Work request.
Your task is to restate word for word the lines in the material below, from the one with "C2: 22nF (AMP, GND) -> 22nF (GND, SRC)" up to and including the one with "V1: 9V (plus". Do not carry over the pictures.

Source material.
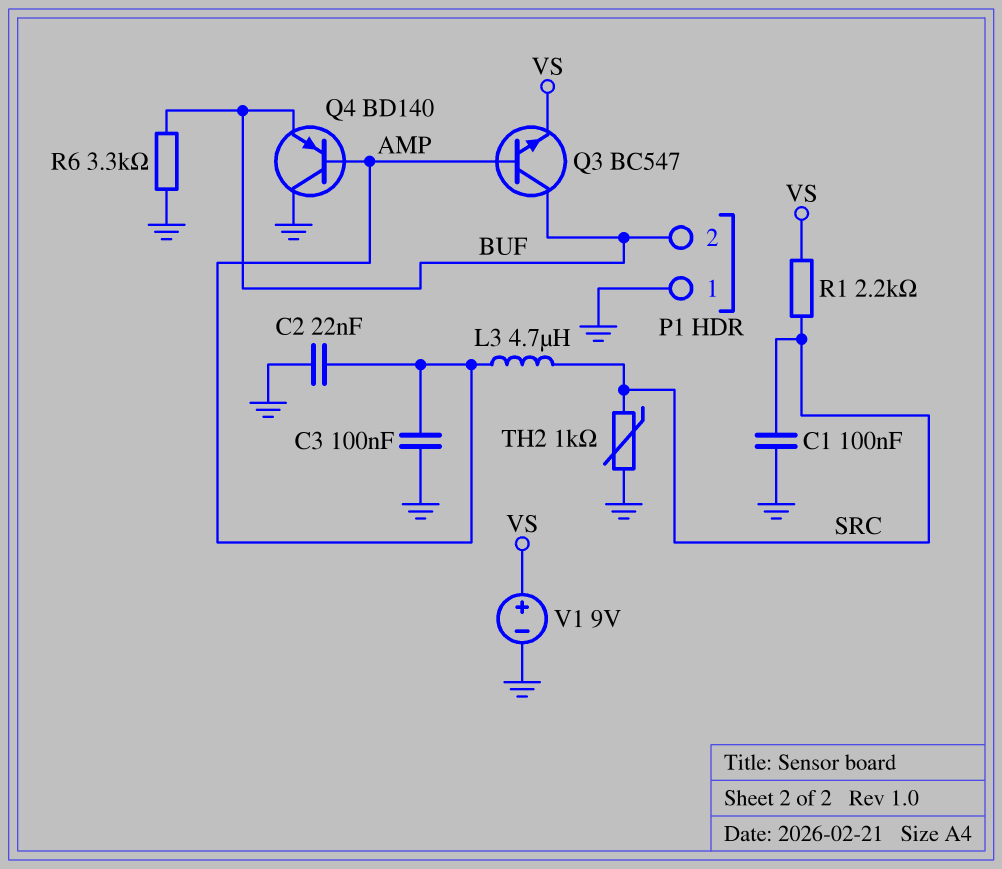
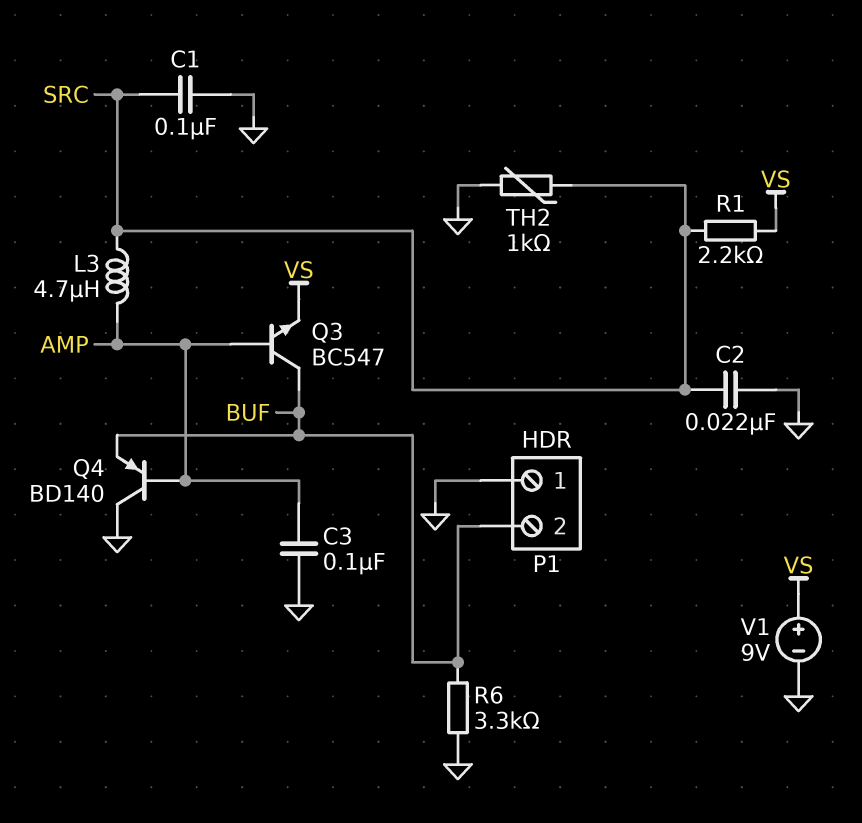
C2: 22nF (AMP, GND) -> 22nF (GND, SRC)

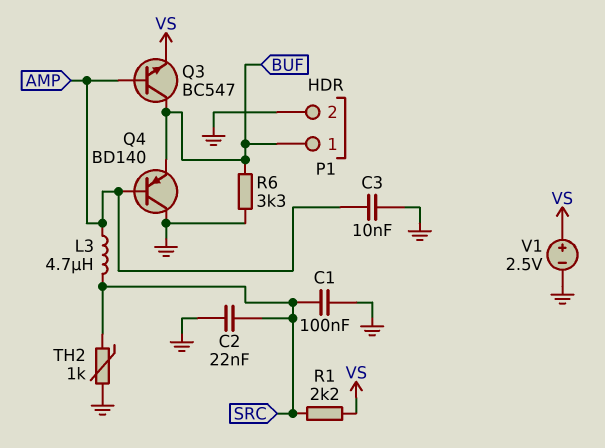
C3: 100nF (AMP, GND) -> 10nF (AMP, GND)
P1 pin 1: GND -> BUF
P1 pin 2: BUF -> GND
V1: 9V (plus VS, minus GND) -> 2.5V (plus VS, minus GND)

...

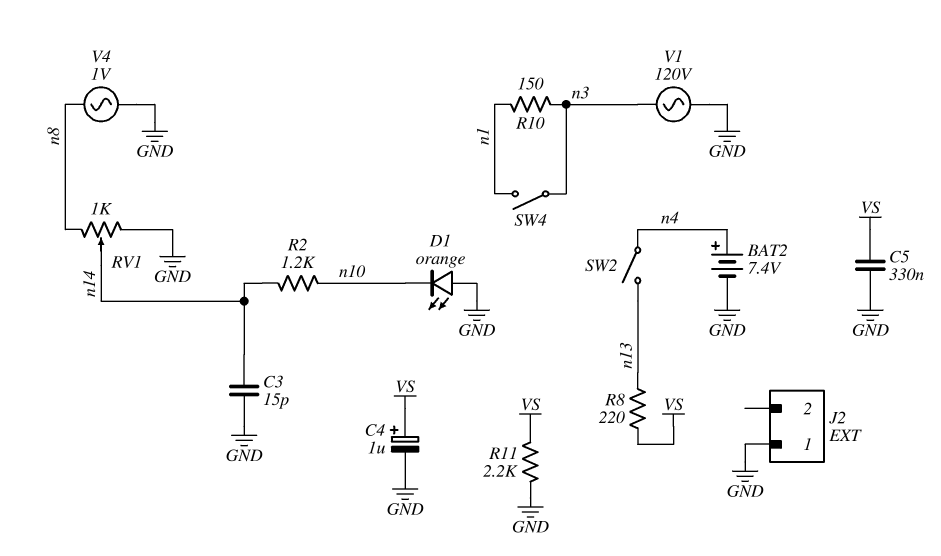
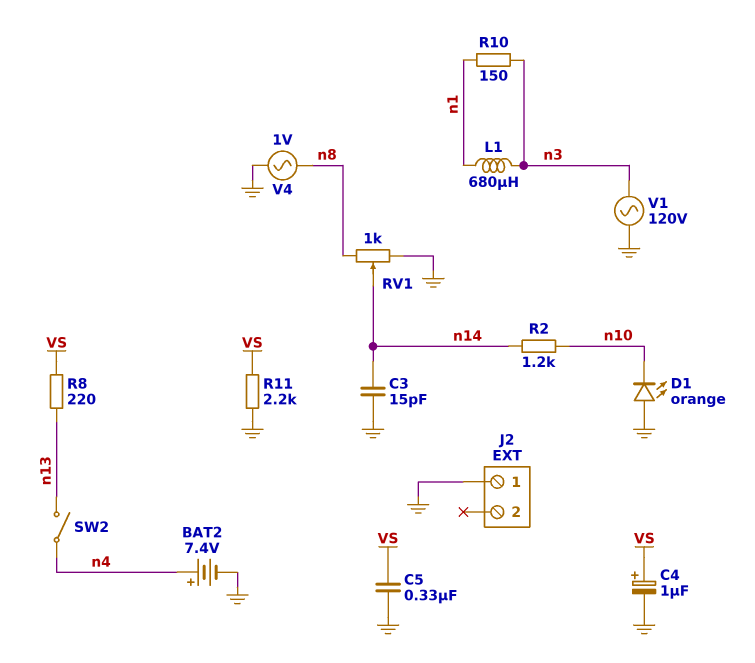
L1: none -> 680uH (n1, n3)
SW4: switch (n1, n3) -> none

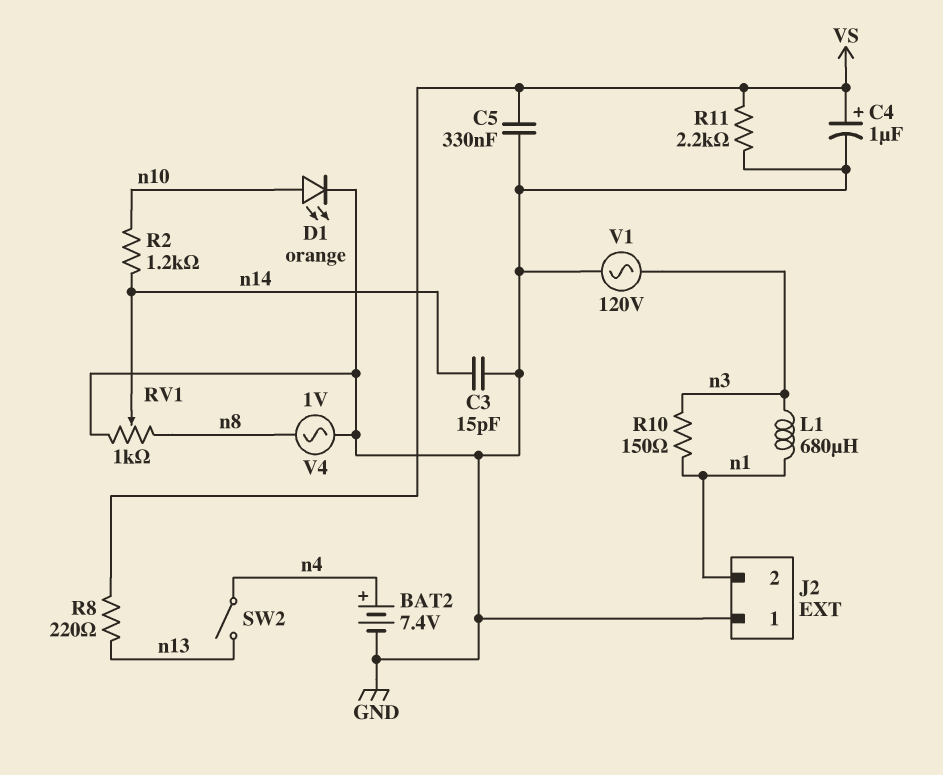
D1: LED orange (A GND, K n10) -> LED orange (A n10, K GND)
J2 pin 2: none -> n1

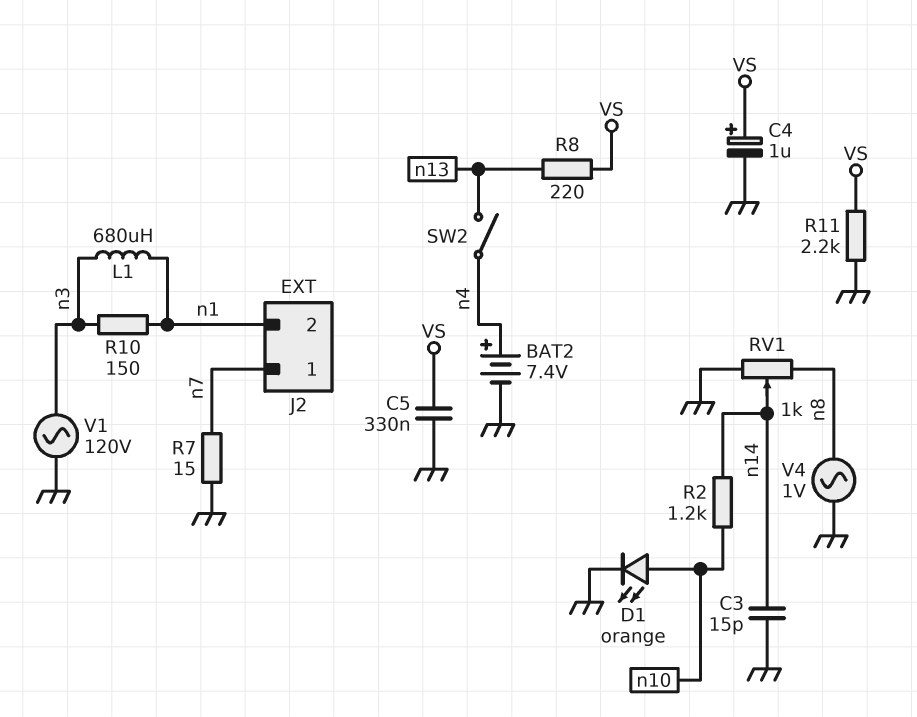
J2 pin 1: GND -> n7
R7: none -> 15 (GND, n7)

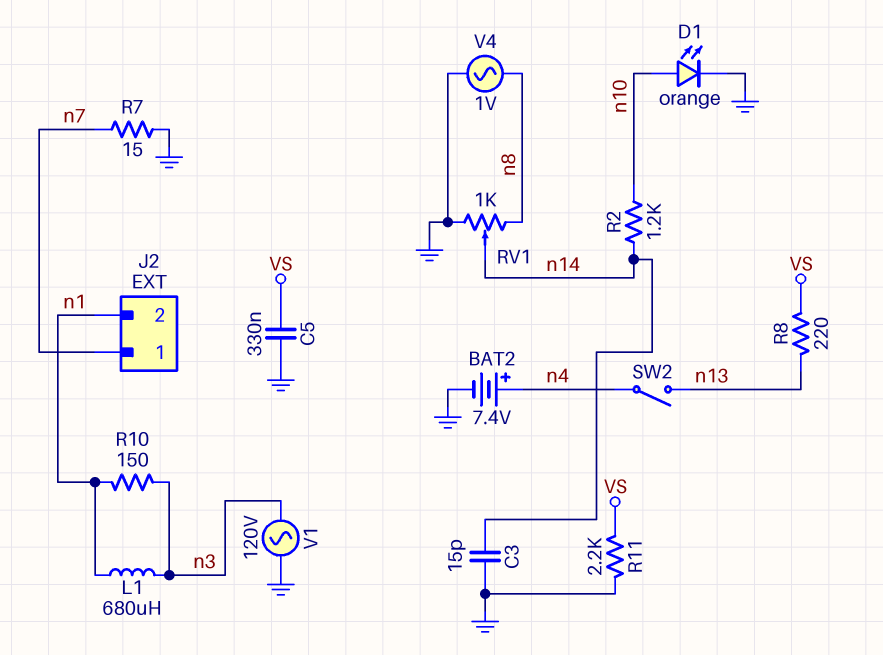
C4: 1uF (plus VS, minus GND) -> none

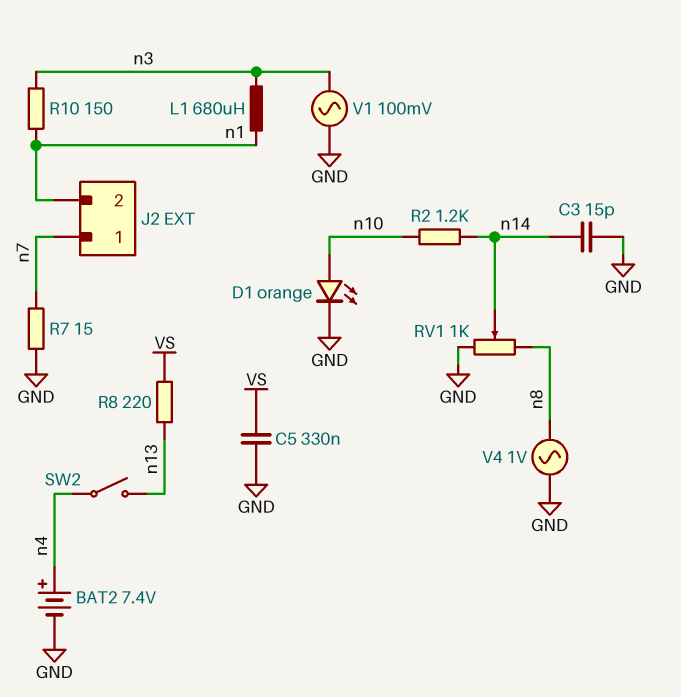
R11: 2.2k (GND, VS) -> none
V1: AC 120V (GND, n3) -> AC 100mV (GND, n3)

Response area.
C2: 22nF (AMP, GND) -> 22nF (GND, SRC)

C3: 100nF (AMP, GND) -> 10nF (AMP, GND)
P1 pin 1: GND -> BUF
P1 pin 2: BUF -> GND
V1: 9V (plus VS, minus GND) -> 2.5V (plus VS, minus GND)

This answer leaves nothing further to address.